BEGIN
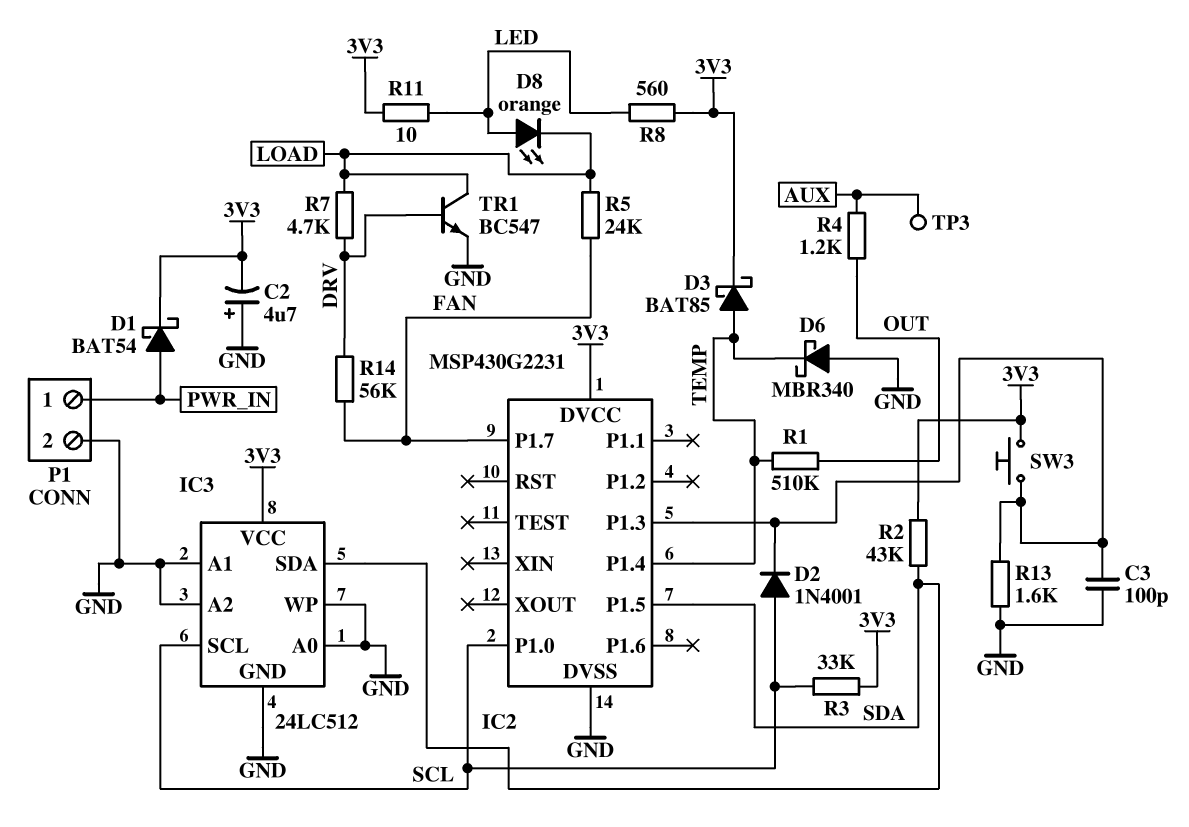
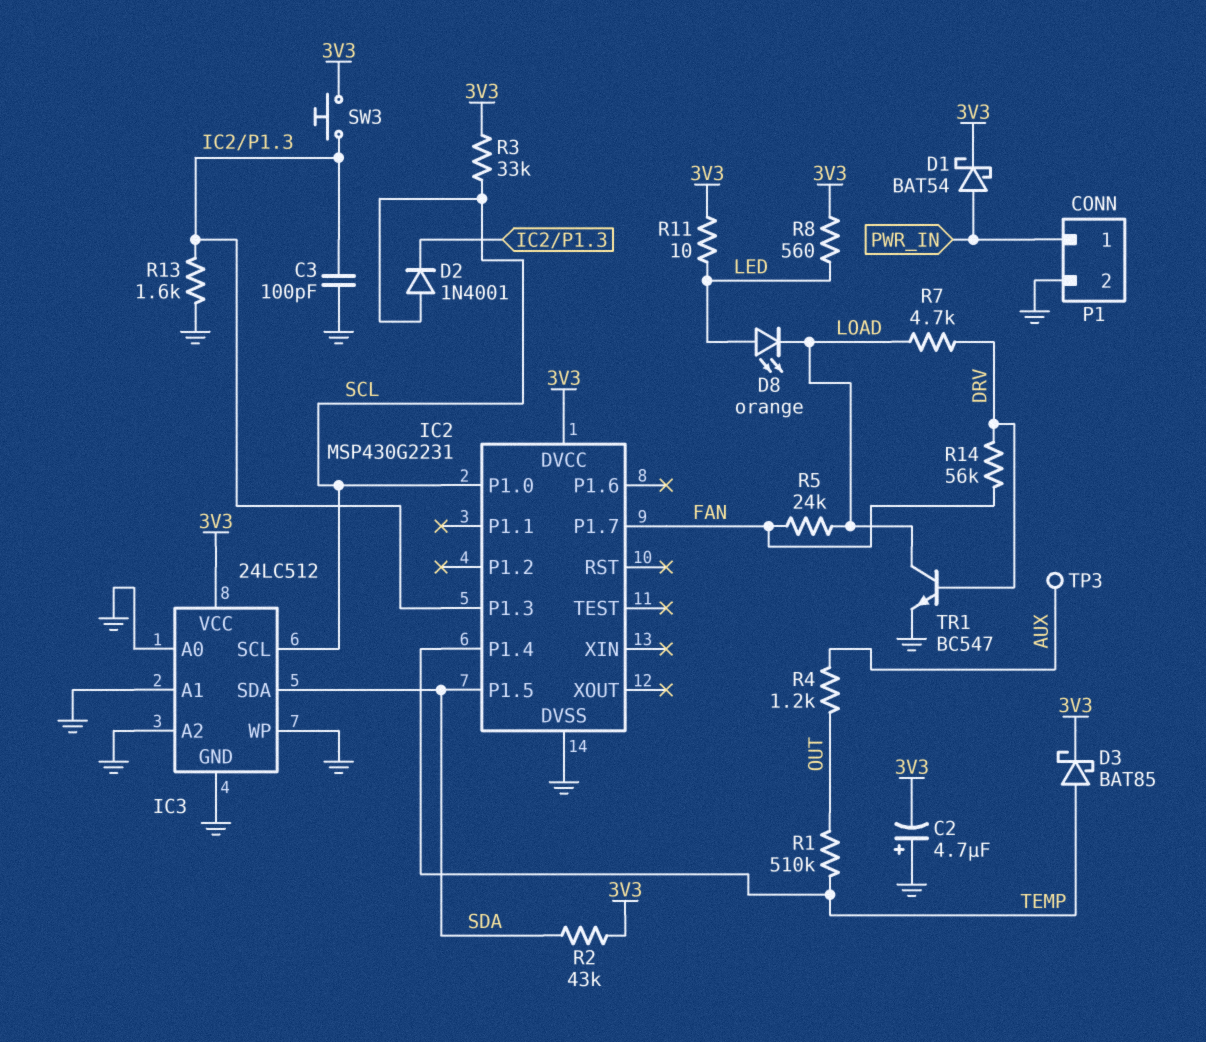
D6: schottky MBR340 (A GND, K TEMP) -> none

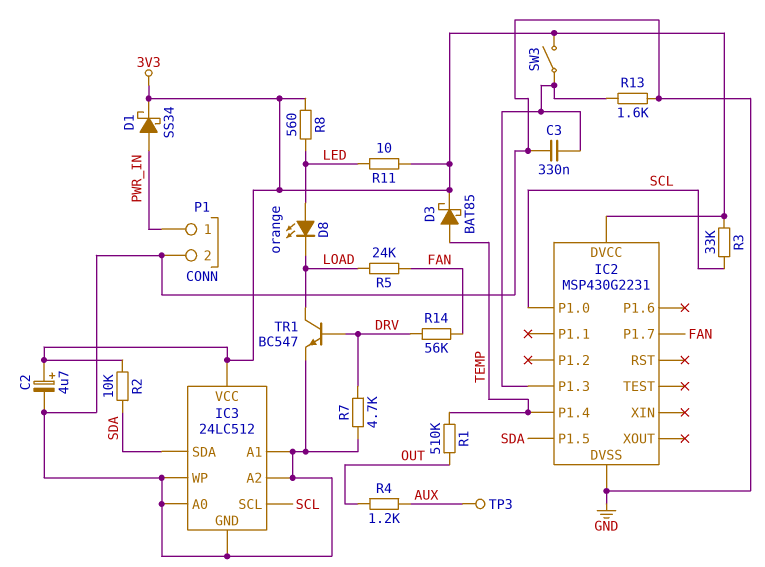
C2: 4.7uF (plus GND, minus 3V3) -> 4.7uF (plus 3V3, minus GND)
C3: 100pF (GND, IC2/P1.3) -> 330nF (GND, IC2/P1.3)
D1: schottky BAT54 (A PWR_IN, K 3V3) -> schottky SS34 (A PWR_IN, K 3V3)
D2: diode 1N4001 (A SCL, K IC2/P1.3) -> none
R2: 43k (3V3, SDA) -> 10k (3V3, SDA)
R7: 4.7k (DRV, LOAD) -> 4.7k (DRV, GND)
SW3: button (3V3, IC2/P1.3) -> switch (3V3, IC2/P1.3)

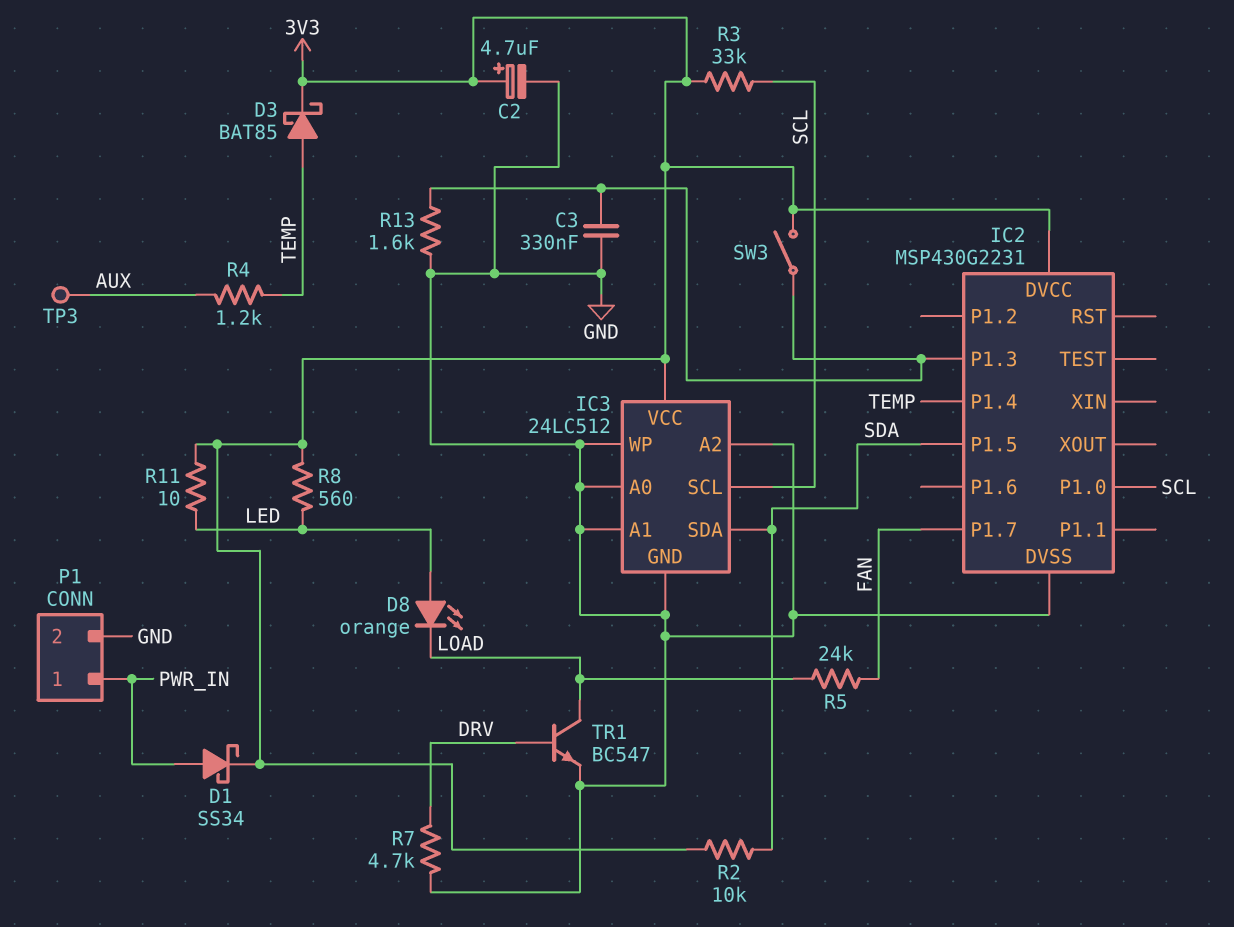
R1: 510k (OUT, TEMP) -> none
R4: 1.2k (AUX, OUT) -> 1.2k (AUX, TEMP)
R14: 56k (DRV, FAN) -> none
END
## Instructions to follow
Say how many lines in the records hold the string "none". Give no other words.

## Output for this exercise
4